**Exercise prompt:** Below are some records. Return exactly the lines from the one containing "(384, 357) = (364, 518): red" through the one containing "(512, 364) = (380, 249): pink", both included, and only those.

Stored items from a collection
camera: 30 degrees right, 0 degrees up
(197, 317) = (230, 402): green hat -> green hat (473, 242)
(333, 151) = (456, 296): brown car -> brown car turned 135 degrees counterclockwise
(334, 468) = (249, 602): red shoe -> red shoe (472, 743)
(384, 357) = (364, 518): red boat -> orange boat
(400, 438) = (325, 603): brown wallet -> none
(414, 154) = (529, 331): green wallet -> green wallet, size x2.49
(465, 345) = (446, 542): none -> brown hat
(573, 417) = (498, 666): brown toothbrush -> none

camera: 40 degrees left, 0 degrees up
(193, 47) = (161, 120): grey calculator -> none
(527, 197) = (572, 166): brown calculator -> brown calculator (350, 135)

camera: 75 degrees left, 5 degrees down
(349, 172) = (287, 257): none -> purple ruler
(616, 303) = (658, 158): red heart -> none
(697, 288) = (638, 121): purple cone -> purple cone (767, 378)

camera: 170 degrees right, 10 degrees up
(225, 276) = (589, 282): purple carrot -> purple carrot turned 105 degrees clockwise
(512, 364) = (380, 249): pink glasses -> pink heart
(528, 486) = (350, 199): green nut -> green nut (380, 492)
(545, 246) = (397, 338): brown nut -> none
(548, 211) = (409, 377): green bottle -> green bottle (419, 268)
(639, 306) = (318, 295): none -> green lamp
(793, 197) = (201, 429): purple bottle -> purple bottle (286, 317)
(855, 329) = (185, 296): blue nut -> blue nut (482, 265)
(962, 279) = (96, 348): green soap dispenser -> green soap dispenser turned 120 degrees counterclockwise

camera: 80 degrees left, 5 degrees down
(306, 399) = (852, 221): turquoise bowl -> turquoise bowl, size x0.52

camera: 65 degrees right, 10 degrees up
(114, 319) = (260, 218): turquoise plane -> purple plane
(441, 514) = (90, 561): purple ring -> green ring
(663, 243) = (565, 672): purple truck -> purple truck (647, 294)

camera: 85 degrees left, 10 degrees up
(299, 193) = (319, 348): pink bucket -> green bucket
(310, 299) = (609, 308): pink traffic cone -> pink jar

**Exercise solution:**
(384, 357) = (364, 518): red boat -> orange boat
(400, 438) = (325, 603): brown wallet -> none
(414, 154) = (529, 331): green wallet -> green wallet, size x2.49
(465, 345) = (446, 542): none -> brown hat
(573, 417) = (498, 666): brown toothbrush -> none

camera: 40 degrees left, 0 degrees up
(193, 47) = (161, 120): grey calculator -> none
(527, 197) = (572, 166): brown calculator -> brown calculator (350, 135)

camera: 75 degrees left, 5 degrees down
(349, 172) = (287, 257): none -> purple ruler
(616, 303) = (658, 158): red heart -> none
(697, 288) = (638, 121): purple cone -> purple cone (767, 378)

camera: 170 degrees right, 10 degrees up
(225, 276) = (589, 282): purple carrot -> purple carrot turned 105 degrees clockwise
(512, 364) = (380, 249): pink glasses -> pink heart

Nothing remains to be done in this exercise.